▶ **ABOUT THIS TASK**
Filter this listing down to the lines that contain the word "door", and copy them.

*** Opening of GIVEN RECORDS ***

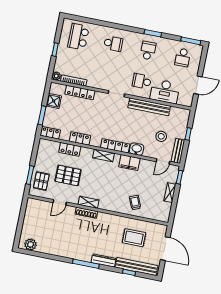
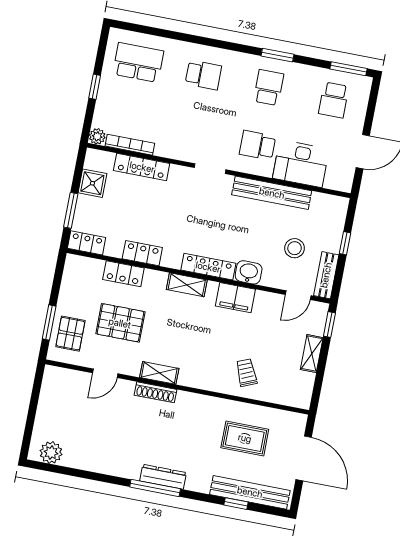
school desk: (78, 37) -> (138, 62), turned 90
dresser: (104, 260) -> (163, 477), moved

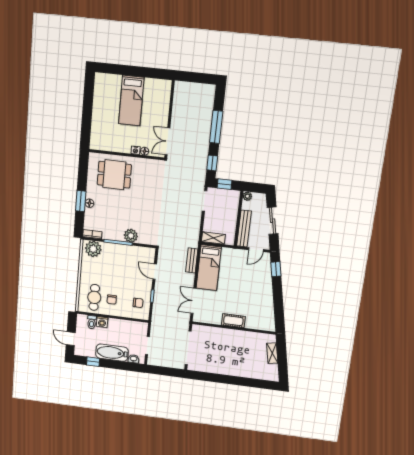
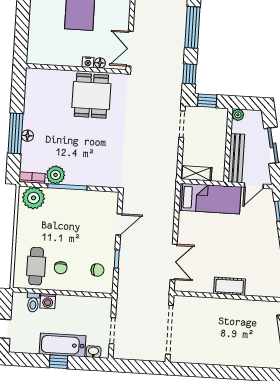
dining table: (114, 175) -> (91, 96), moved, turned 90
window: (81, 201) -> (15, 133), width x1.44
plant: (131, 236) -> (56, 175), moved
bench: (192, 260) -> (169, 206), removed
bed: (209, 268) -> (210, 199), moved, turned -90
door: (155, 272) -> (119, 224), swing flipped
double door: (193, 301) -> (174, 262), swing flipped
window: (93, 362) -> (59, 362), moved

*** Close of GIVEN RECORDS ***
*** Opening of GIVEN RECORDS ***

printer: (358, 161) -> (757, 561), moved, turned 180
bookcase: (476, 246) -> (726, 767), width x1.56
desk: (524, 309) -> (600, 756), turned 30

*** Close of GIVEN RECORDS ***

▶ **TASK RESPONSE**
door: (155, 272) -> (119, 224), swing flipped
double door: (193, 301) -> (174, 262), swing flipped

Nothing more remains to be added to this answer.